### Work request
Your job is to give again, exactly and with no additions, the lines in the records below from the one with "(587, 106) = (150, 290): yellow" through the one with "(607, 148) = (728, 349): yellow", both included. Omit the pictures.

### Colored object listings
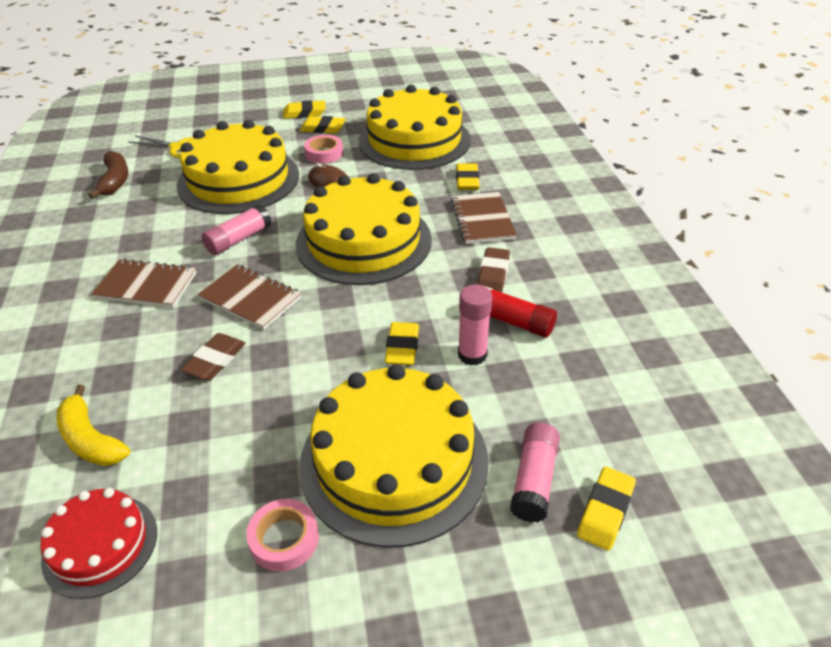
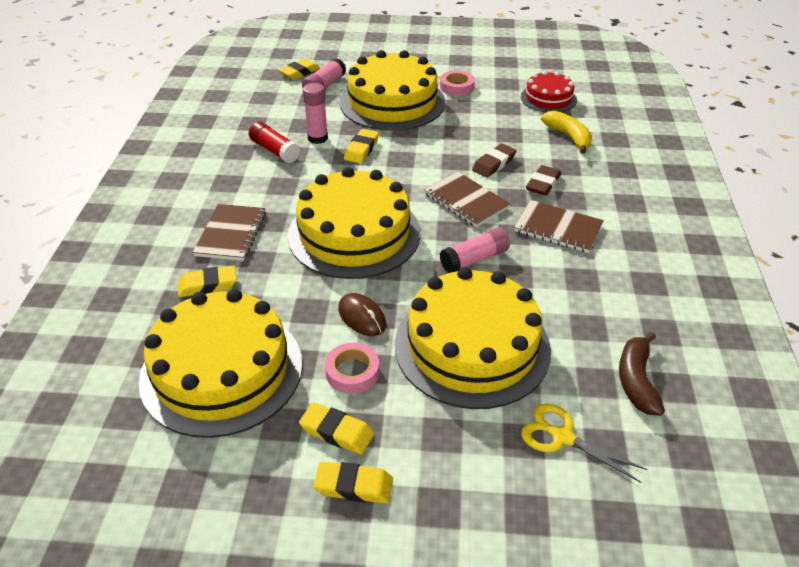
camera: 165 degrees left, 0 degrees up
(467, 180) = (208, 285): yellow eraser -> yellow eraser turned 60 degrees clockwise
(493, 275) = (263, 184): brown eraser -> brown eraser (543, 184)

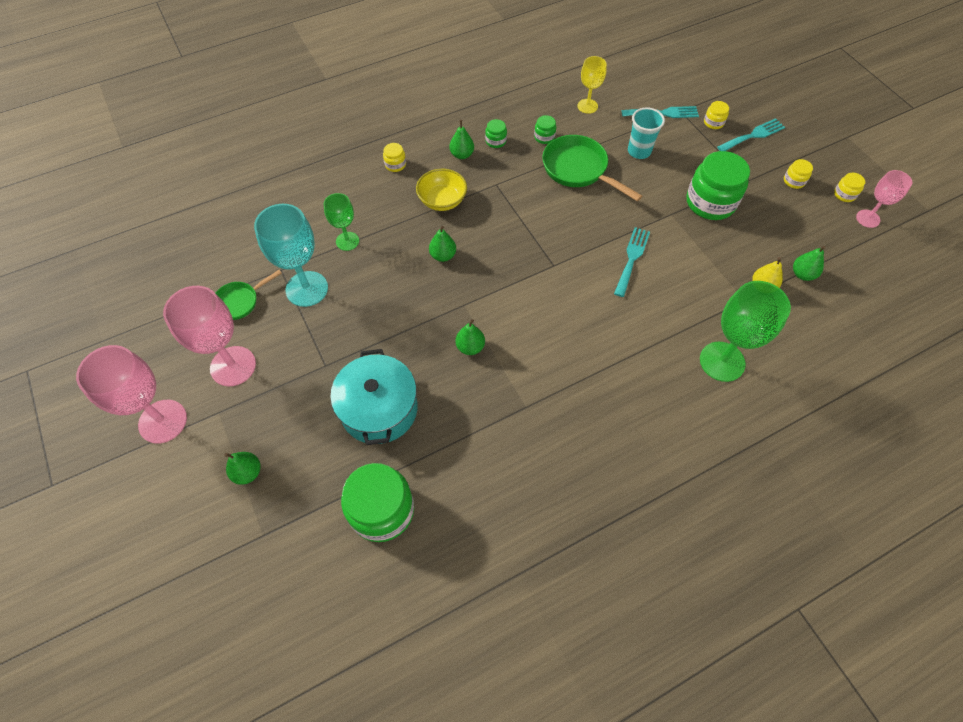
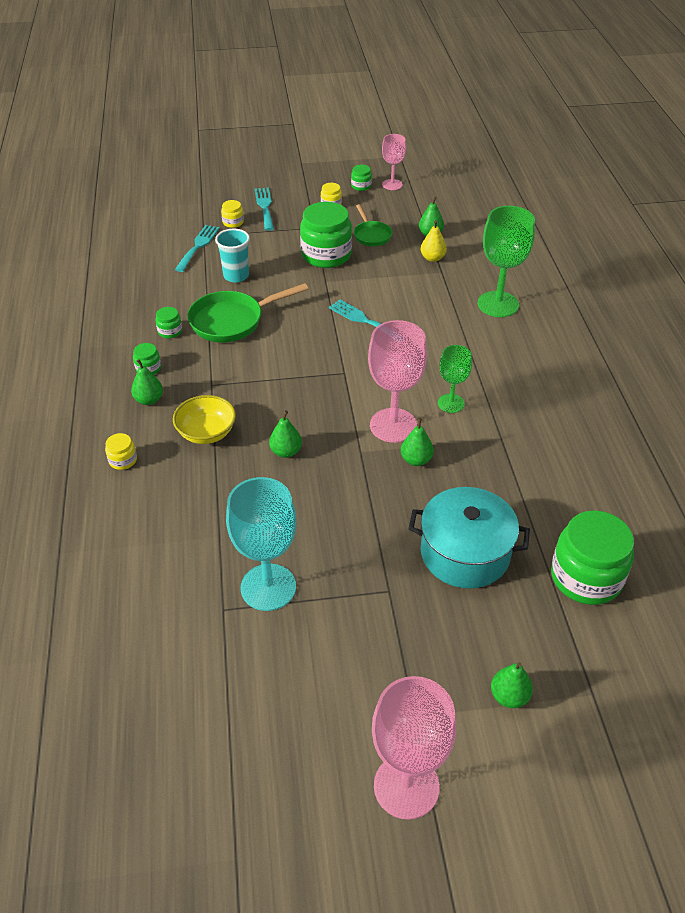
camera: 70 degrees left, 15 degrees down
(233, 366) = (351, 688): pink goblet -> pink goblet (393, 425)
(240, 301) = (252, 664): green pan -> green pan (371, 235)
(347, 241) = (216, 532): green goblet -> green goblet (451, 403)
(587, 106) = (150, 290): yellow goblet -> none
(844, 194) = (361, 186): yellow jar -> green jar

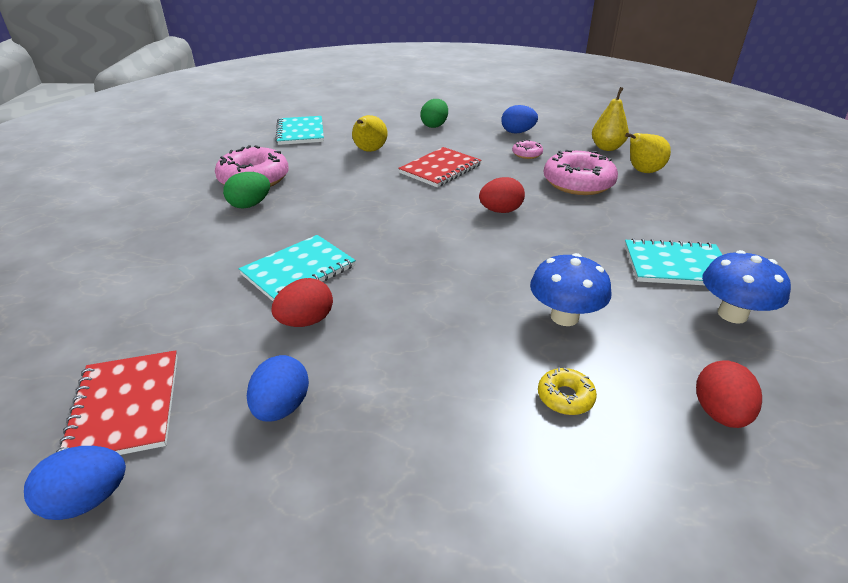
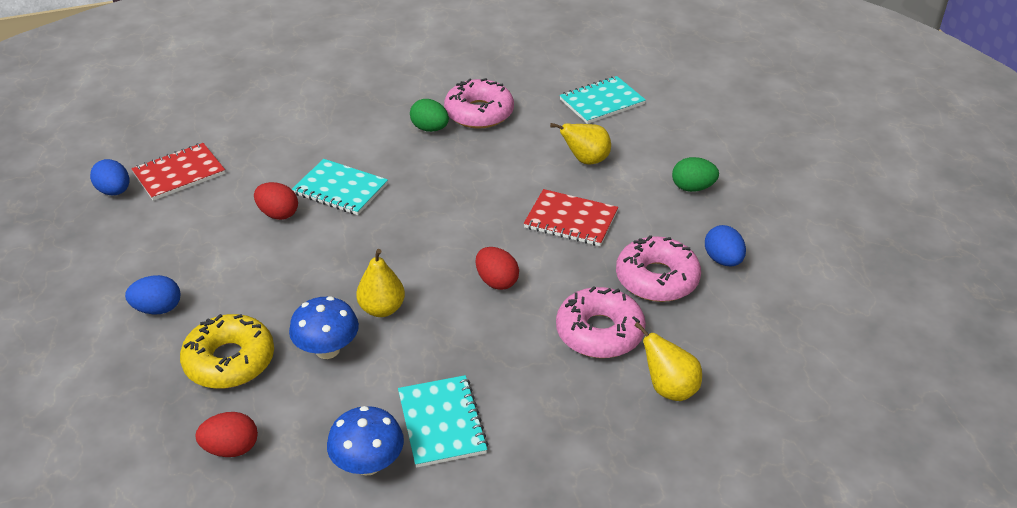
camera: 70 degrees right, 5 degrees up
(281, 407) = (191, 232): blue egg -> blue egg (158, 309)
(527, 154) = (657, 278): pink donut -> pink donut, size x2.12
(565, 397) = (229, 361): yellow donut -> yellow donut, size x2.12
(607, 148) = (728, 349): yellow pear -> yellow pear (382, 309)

--

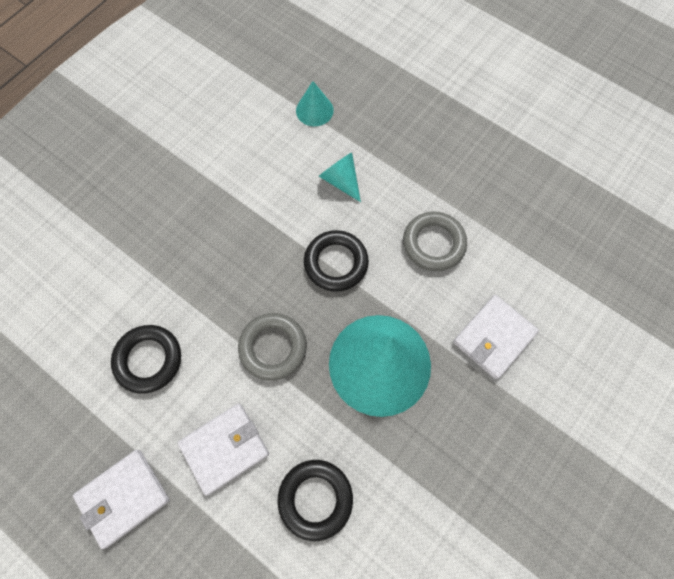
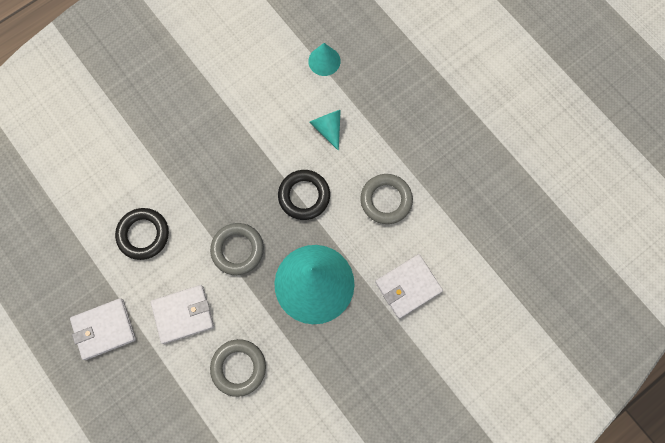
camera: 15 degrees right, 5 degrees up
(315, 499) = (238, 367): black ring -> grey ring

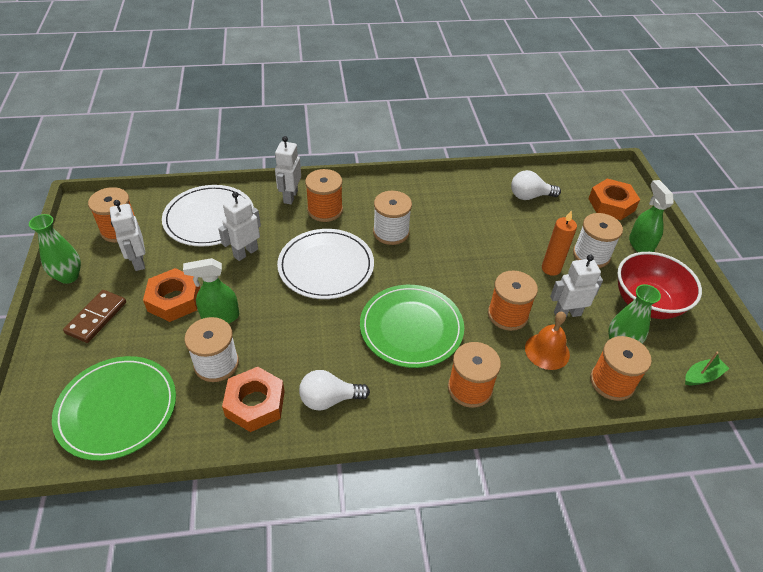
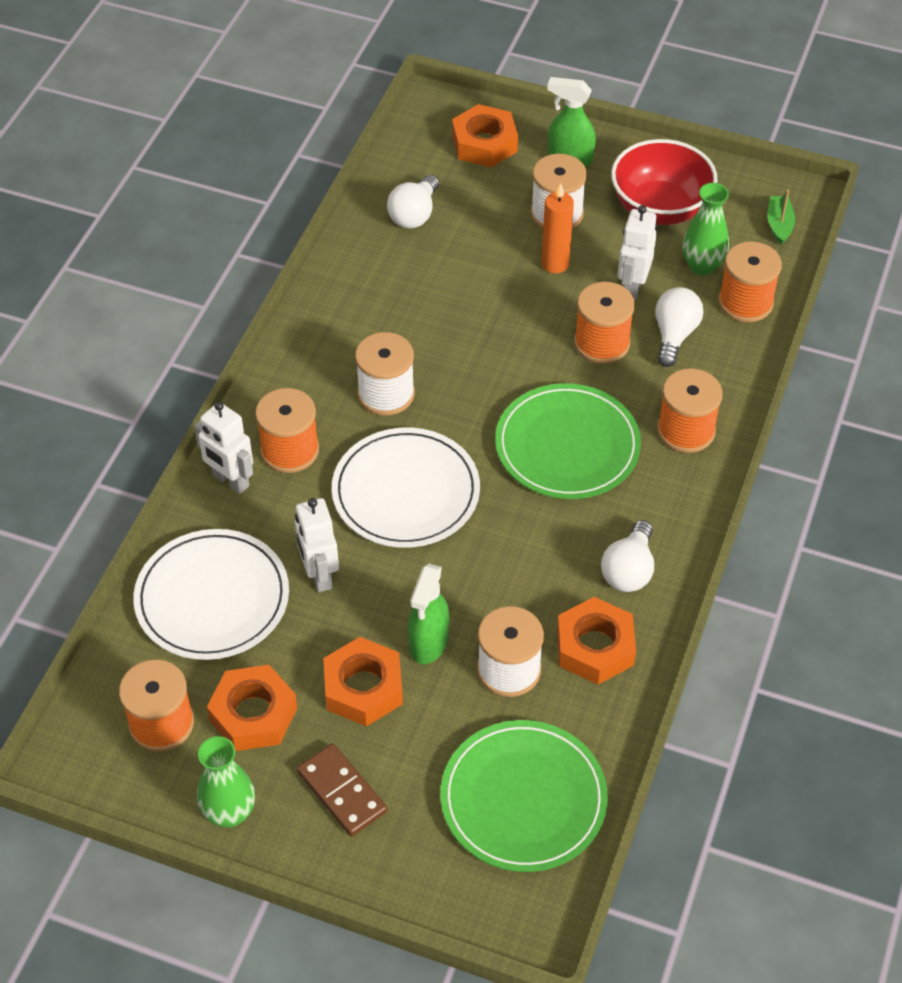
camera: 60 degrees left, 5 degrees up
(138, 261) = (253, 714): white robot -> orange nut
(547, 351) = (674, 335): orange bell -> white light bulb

### Result for this exercise
(587, 106) = (150, 290): yellow goblet -> none
(844, 194) = (361, 186): yellow jar -> green jar

camera: 70 degrees right, 5 degrees up
(281, 407) = (191, 232): blue egg -> blue egg (158, 309)
(527, 154) = (657, 278): pink donut -> pink donut, size x2.12
(565, 397) = (229, 361): yellow donut -> yellow donut, size x2.12
(607, 148) = (728, 349): yellow pear -> yellow pear (382, 309)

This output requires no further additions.